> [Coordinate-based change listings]
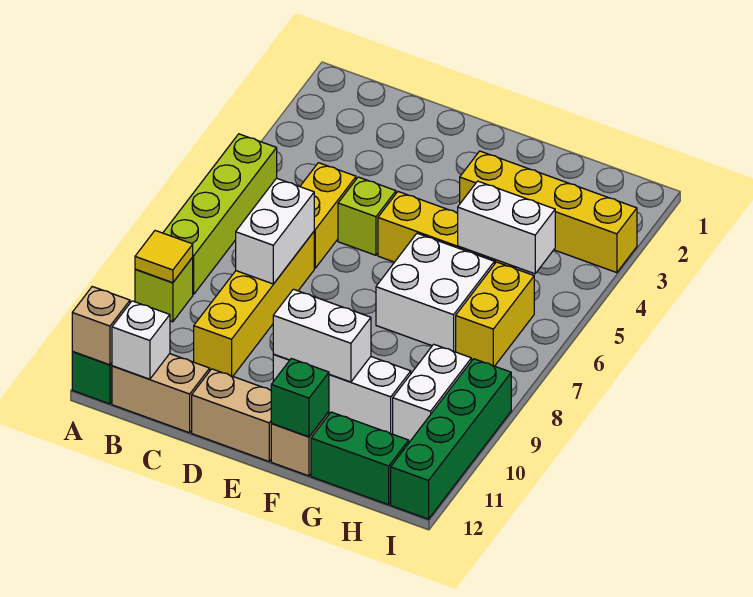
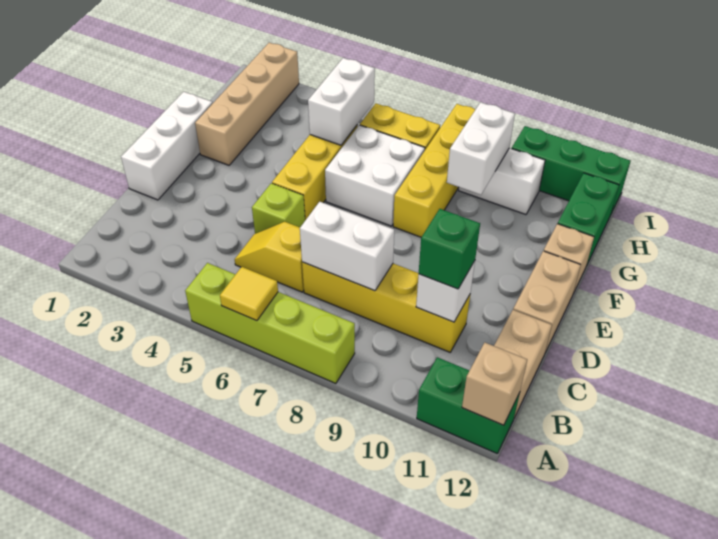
lime brick A9 level 1 -> none
yellow tile A9 level 2 -> yellow tile A6 level 2
white brick B12 level 2 -> white brick C10 level 2
yellow brick C5:C6 level 1 -> yellow slope C5:C6 level 1 top 6
white brick E10:G10 level 1 -> white brick D1:F1 level 1
white brick E10:F10 level 2 -> white brick G9:H9 level 2
none -> tan brick F2:I2 level 1
yellow brick F3:I3 level 1 -> yellow brick F8:I8 level 1
green brick F12 level 2 -> green brick C10 level 3
green brick I9:I12 level 1 -> green brick I10:I12 level 1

> [What the exercise asks] Return exactly the lines in the records above, beginning with the one that holds "white brick E10:F10" and ending with the last.

> [Result]
white brick E10:F10 level 2 -> white brick G9:H9 level 2
none -> tan brick F2:I2 level 1
yellow brick F3:I3 level 1 -> yellow brick F8:I8 level 1
green brick F12 level 2 -> green brick C10 level 3
green brick I9:I12 level 1 -> green brick I10:I12 level 1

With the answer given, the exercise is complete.